§ **Exercise description**
Copy the rows below word for word, from the very first line through the line that contains "You are attending".

§ **Records**
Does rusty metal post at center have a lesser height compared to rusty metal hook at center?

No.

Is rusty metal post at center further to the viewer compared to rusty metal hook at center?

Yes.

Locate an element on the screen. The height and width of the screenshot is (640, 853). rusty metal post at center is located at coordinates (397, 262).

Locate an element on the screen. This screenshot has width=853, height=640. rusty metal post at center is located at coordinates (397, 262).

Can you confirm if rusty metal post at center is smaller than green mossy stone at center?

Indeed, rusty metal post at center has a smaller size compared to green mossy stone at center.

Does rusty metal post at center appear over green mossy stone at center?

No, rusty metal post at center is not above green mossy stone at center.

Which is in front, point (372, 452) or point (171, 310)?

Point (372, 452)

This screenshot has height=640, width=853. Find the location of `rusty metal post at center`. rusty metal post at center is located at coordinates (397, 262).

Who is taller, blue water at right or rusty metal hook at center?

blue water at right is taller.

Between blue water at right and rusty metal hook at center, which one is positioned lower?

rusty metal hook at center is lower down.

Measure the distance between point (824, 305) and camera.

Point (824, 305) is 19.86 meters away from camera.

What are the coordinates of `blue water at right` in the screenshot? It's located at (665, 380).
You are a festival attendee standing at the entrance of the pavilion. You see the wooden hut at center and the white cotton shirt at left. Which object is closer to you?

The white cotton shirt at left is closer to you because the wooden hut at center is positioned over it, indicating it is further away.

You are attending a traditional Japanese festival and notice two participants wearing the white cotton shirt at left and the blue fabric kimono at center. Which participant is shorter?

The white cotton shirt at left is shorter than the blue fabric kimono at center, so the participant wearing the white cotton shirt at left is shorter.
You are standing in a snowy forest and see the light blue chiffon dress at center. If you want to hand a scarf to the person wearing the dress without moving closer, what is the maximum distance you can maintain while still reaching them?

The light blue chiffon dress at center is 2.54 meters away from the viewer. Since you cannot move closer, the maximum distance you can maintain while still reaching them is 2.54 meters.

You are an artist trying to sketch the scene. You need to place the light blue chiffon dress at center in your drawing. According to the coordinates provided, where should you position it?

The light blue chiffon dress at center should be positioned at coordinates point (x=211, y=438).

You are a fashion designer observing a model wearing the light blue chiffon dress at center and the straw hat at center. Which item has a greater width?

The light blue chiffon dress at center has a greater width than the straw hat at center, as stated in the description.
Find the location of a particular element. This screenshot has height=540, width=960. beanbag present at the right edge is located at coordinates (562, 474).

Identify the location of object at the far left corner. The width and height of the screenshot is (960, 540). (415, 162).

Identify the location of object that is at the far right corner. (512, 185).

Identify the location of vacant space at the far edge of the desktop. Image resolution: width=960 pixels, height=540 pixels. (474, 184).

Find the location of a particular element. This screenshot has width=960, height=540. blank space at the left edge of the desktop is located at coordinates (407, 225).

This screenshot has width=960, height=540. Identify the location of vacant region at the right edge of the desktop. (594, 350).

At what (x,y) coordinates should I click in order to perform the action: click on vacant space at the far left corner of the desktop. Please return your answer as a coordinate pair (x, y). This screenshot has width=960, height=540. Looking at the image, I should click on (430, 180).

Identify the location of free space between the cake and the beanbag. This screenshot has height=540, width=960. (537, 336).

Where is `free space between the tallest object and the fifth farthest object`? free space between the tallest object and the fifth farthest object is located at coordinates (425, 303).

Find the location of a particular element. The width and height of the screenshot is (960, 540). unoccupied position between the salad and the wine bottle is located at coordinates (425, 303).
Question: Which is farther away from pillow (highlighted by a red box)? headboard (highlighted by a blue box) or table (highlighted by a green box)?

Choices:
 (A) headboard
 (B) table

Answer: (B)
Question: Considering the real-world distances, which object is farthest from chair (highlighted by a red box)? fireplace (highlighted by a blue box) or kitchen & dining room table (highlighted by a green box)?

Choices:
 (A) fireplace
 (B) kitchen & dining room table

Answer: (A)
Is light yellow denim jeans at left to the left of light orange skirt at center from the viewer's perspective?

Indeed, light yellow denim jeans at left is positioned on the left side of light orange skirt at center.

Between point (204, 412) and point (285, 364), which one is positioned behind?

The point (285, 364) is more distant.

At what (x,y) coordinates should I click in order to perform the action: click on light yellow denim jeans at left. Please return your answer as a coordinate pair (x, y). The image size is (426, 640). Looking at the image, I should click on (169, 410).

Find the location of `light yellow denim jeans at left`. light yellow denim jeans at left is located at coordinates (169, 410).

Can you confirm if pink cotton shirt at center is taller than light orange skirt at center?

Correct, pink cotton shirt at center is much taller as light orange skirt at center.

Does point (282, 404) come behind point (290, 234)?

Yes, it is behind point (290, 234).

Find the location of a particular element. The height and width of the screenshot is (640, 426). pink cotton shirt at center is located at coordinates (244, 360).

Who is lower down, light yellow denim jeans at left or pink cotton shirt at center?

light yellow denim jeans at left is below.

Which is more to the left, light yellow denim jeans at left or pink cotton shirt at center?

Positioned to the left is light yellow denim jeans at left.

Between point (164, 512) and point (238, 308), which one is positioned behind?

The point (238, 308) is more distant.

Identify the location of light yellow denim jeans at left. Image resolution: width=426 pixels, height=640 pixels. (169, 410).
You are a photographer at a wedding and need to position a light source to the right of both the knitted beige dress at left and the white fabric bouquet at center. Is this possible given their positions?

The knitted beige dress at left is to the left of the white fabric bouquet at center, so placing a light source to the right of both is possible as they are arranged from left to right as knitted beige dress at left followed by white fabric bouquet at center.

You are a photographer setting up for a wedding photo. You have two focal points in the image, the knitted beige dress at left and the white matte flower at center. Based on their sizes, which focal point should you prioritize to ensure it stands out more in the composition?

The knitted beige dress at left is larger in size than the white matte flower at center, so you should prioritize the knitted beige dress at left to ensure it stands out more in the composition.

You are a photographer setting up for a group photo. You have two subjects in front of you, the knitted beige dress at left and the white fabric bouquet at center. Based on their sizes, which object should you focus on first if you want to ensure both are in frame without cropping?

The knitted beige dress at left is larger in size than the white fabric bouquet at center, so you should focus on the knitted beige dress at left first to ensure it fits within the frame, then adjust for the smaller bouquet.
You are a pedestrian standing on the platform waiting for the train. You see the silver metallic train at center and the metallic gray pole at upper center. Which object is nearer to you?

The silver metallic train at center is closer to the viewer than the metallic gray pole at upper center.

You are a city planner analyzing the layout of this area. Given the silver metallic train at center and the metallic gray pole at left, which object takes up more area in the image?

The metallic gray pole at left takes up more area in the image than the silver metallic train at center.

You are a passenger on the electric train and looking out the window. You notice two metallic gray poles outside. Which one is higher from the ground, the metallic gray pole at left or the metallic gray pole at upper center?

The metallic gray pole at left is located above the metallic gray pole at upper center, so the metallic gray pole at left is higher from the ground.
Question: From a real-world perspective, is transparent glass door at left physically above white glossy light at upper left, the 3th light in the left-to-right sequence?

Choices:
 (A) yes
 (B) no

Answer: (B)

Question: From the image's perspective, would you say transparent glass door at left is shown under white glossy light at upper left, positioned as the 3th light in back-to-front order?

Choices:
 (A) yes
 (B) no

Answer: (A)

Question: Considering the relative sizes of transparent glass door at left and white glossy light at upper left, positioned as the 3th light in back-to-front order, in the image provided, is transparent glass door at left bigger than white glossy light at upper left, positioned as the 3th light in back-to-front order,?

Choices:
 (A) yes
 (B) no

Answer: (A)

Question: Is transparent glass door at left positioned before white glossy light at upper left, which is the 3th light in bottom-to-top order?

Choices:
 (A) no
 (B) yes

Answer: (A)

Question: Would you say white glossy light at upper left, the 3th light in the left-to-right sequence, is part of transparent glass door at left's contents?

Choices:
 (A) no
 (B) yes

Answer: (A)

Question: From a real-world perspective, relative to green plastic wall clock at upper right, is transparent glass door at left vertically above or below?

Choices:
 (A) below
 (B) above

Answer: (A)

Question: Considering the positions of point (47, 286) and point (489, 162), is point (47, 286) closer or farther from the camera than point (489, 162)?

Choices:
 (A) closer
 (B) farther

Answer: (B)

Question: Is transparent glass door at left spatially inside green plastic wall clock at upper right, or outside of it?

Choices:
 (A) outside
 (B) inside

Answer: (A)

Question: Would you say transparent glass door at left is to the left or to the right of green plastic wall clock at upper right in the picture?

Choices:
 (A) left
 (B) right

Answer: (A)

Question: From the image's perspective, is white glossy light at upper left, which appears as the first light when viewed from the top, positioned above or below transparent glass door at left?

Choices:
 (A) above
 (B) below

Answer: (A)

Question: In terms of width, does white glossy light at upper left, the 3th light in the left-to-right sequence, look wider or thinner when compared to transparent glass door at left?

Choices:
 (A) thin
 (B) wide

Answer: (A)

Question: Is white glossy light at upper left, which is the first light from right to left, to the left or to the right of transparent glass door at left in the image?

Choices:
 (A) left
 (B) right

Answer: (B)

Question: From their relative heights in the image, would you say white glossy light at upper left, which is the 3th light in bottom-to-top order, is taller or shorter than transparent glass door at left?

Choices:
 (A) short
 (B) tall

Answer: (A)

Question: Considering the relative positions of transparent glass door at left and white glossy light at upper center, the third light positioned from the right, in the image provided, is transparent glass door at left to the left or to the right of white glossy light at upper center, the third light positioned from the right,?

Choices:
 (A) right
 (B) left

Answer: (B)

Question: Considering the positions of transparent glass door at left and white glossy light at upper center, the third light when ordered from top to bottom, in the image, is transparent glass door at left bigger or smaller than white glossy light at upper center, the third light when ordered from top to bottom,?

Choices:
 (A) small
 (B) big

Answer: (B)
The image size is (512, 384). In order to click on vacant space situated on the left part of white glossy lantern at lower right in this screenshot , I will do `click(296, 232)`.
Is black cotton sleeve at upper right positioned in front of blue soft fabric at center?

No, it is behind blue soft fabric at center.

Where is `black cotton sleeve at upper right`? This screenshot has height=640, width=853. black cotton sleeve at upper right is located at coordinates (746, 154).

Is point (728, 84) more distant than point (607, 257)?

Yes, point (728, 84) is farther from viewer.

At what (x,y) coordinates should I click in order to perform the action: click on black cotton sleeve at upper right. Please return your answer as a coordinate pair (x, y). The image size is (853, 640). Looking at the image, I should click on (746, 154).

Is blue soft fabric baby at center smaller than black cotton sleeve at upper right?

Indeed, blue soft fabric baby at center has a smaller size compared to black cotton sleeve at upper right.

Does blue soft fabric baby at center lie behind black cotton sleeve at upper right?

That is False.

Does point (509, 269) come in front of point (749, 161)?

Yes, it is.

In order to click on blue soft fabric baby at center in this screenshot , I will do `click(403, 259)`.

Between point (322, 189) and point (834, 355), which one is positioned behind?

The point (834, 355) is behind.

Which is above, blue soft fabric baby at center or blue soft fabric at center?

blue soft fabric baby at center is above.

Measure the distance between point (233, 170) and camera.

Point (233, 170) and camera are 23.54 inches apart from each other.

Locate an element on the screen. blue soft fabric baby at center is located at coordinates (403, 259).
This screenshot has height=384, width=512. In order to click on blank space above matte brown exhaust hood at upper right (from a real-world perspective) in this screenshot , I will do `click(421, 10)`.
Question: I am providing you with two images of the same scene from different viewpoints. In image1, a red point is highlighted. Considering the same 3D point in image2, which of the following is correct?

§ **Full output**
Does rusty metal post at center have a lesser height compared to rusty metal hook at center?

No.

Is rusty metal post at center further to the viewer compared to rusty metal hook at center?

Yes.

Locate an element on the screen. The height and width of the screenshot is (640, 853). rusty metal post at center is located at coordinates (397, 262).

Locate an element on the screen. This screenshot has width=853, height=640. rusty metal post at center is located at coordinates (397, 262).

Can you confirm if rusty metal post at center is smaller than green mossy stone at center?

Indeed, rusty metal post at center has a smaller size compared to green mossy stone at center.

Does rusty metal post at center appear over green mossy stone at center?

No, rusty metal post at center is not above green mossy stone at center.

Which is in front, point (372, 452) or point (171, 310)?

Point (372, 452)

This screenshot has height=640, width=853. Find the location of `rusty metal post at center`. rusty metal post at center is located at coordinates (397, 262).

Who is taller, blue water at right or rusty metal hook at center?

blue water at right is taller.

Between blue water at right and rusty metal hook at center, which one is positioned lower?

rusty metal hook at center is lower down.

Measure the distance between point (824, 305) and camera.

Point (824, 305) is 19.86 meters away from camera.

What are the coordinates of `blue water at right` in the screenshot? It's located at (665, 380).
You are a festival attendee standing at the entrance of the pavilion. You see the wooden hut at center and the white cotton shirt at left. Which object is closer to you?

The white cotton shirt at left is closer to you because the wooden hut at center is positioned over it, indicating it is further away.

You are attending a traditional Japanese festival and notice two participants wearing the white cotton shirt at left and the blue fabric kimono at center. Which participant is shorter?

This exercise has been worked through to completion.